* _To do_
Report each line of the entries that contains the word "turquoise", copied in full.

* _Extracted records_
┏━━
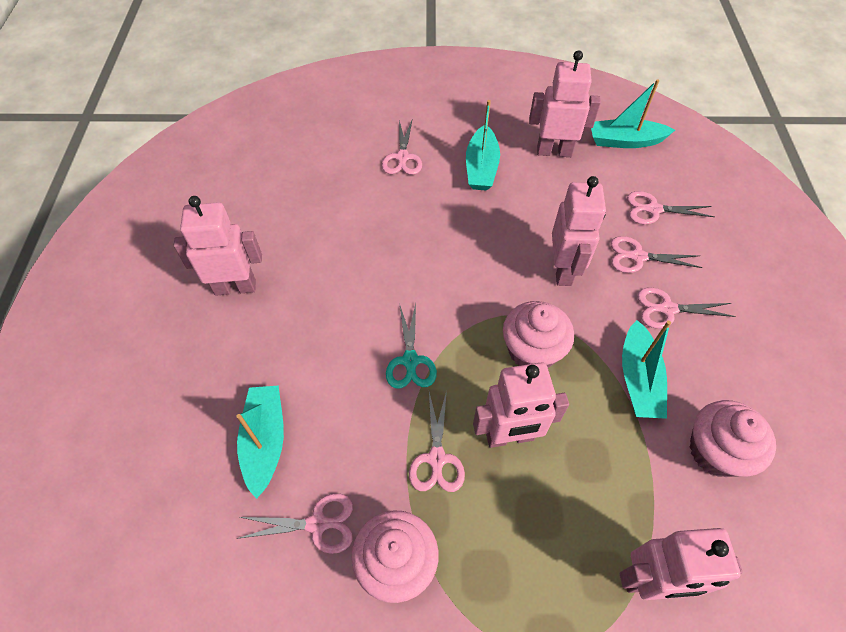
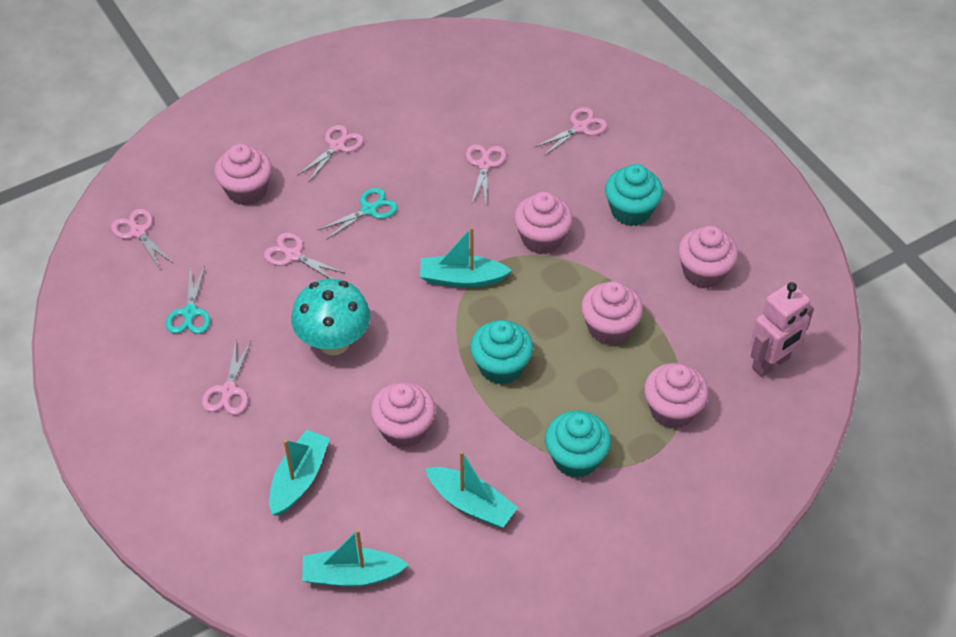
pink cupcake: 3 -> 6
pink robot: 5 -> 1
turquoise cupcake: 0 -> 3
turquoise mushroom: 0 -> 1
turquoise scissors: 1 -> 2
┗━━
* _Problem solution_
turquoise cupcake: 0 -> 3
turquoise mushroom: 0 -> 1
turquoise scissors: 1 -> 2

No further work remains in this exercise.